Extracted data entries
□ □ □
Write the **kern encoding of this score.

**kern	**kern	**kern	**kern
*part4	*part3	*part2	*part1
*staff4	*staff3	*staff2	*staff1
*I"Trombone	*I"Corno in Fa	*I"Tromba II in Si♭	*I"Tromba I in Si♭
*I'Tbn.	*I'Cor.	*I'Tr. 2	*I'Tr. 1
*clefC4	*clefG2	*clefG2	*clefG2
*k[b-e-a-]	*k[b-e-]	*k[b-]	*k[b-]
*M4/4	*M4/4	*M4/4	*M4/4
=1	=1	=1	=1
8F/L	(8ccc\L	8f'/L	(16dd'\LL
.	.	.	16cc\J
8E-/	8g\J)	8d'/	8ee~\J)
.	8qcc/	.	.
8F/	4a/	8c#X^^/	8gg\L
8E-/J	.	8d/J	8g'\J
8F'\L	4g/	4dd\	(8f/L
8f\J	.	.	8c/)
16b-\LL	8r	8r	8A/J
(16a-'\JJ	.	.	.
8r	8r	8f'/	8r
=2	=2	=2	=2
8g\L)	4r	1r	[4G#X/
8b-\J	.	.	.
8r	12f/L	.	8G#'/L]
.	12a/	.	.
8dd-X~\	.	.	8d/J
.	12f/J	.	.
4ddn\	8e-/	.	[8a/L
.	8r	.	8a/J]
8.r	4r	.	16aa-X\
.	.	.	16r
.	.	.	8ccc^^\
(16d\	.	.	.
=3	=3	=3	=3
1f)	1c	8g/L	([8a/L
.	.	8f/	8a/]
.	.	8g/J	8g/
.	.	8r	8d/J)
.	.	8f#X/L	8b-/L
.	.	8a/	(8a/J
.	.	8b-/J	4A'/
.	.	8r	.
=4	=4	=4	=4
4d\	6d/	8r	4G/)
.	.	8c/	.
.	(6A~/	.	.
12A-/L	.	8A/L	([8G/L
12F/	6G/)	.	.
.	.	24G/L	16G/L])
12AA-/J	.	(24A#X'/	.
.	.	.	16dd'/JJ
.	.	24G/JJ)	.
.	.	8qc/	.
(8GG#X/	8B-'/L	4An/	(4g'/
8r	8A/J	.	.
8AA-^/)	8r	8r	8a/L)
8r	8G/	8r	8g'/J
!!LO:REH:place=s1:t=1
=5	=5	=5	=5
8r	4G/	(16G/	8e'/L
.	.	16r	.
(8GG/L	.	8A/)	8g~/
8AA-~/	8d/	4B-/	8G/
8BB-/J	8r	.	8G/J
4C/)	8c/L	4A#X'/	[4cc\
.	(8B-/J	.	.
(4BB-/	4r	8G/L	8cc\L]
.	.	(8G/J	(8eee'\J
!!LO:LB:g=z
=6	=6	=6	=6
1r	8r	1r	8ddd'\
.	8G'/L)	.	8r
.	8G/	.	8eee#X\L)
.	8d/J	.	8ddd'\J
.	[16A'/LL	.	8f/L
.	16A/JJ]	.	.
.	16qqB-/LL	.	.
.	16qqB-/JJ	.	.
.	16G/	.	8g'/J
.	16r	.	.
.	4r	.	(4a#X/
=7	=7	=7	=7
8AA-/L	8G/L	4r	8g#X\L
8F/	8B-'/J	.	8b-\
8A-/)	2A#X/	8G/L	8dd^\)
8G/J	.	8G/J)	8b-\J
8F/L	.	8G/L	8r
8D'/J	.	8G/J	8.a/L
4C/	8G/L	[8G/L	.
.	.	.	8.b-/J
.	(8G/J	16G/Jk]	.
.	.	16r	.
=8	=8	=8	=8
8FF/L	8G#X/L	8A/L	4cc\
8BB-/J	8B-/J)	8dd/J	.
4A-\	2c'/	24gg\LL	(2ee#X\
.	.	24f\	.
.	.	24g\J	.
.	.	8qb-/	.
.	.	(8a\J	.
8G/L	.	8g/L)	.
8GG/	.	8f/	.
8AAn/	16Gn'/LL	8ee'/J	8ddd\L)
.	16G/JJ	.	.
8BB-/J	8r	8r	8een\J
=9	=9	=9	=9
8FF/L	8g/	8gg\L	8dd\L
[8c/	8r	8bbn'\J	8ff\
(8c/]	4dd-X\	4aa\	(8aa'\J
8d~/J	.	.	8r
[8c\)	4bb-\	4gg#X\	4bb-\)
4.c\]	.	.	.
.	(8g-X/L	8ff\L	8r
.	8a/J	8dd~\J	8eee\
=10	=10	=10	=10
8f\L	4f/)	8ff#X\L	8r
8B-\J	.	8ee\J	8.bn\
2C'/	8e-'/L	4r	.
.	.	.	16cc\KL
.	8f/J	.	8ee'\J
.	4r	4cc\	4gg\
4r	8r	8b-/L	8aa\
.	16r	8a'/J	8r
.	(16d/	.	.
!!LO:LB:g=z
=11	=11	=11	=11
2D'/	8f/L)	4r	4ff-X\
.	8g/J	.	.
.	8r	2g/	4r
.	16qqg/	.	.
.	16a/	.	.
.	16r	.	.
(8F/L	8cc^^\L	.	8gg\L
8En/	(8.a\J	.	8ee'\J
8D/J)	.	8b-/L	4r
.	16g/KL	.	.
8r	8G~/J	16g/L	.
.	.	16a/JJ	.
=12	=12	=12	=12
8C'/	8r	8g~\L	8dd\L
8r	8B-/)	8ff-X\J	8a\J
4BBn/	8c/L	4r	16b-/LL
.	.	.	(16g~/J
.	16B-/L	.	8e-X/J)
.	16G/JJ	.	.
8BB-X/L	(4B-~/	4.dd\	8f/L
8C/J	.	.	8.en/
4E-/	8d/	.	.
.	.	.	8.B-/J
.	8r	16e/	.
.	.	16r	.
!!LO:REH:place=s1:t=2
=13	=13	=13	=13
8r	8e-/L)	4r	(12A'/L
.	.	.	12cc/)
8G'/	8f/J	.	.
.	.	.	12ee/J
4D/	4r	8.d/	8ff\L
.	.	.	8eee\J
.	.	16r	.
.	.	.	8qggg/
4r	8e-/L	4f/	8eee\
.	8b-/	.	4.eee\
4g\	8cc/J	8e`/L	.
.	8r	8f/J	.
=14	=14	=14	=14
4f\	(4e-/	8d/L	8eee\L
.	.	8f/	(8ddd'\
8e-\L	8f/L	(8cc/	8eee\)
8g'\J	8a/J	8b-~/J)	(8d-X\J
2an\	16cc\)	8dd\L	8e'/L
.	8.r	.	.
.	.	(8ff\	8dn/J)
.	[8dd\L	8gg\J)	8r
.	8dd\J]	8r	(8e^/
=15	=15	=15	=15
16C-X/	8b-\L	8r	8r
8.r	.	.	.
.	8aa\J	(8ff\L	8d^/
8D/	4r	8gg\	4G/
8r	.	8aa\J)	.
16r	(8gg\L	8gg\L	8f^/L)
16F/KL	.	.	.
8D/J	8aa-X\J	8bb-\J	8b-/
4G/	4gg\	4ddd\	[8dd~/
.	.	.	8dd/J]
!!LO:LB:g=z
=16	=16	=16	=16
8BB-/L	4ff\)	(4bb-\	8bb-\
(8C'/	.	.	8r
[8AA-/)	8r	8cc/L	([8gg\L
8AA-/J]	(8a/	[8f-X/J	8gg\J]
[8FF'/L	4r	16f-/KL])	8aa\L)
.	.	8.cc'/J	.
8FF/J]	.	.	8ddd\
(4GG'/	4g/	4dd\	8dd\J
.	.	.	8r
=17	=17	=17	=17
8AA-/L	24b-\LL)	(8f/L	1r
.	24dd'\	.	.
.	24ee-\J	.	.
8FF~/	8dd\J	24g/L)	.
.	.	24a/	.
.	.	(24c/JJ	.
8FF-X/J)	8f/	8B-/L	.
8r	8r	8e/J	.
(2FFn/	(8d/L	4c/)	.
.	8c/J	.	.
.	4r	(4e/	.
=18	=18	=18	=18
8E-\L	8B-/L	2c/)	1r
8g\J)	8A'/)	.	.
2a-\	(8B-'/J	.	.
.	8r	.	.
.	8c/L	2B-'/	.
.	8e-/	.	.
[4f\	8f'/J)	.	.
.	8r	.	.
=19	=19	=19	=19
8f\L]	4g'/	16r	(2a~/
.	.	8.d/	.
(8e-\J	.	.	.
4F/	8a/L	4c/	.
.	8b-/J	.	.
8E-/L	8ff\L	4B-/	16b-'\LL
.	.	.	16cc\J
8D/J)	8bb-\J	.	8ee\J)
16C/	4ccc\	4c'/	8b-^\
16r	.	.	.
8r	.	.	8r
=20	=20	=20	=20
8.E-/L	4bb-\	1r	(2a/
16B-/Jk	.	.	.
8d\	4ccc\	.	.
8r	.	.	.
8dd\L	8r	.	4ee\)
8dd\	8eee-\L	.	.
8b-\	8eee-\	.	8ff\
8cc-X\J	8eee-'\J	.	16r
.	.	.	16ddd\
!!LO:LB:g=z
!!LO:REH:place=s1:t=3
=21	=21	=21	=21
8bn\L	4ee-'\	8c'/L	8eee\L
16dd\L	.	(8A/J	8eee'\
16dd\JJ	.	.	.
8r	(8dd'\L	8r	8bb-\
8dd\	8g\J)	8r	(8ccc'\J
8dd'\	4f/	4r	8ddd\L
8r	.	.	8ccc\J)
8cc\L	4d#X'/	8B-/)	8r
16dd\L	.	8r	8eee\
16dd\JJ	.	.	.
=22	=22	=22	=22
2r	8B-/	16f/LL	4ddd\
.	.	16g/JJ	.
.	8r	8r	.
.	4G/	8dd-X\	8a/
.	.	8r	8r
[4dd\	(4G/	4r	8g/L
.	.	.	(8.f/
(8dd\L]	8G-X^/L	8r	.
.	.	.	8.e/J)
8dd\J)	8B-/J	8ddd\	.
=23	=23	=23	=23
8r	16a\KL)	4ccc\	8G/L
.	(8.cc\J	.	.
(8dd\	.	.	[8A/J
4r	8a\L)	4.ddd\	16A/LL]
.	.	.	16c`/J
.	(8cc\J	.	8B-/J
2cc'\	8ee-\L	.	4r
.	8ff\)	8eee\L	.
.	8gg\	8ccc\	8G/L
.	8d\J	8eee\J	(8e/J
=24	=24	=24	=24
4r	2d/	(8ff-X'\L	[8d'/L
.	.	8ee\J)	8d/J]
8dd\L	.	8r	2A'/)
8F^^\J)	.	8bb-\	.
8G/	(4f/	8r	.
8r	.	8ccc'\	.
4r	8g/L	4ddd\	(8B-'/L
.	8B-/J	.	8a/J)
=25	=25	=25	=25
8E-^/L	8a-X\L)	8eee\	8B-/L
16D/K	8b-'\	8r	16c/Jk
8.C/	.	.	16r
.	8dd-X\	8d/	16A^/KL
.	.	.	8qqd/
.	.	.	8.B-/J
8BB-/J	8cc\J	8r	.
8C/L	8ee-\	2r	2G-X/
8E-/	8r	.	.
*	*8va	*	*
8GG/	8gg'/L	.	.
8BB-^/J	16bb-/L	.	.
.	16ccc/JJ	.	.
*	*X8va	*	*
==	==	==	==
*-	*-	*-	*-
□ □ □
• _Exercise_
Report every line above that contains the string "kern", copying each line in full. Case counts.

• _Result_
Write the **kern encoding of this score.
**kern	**kern	**kern	**kern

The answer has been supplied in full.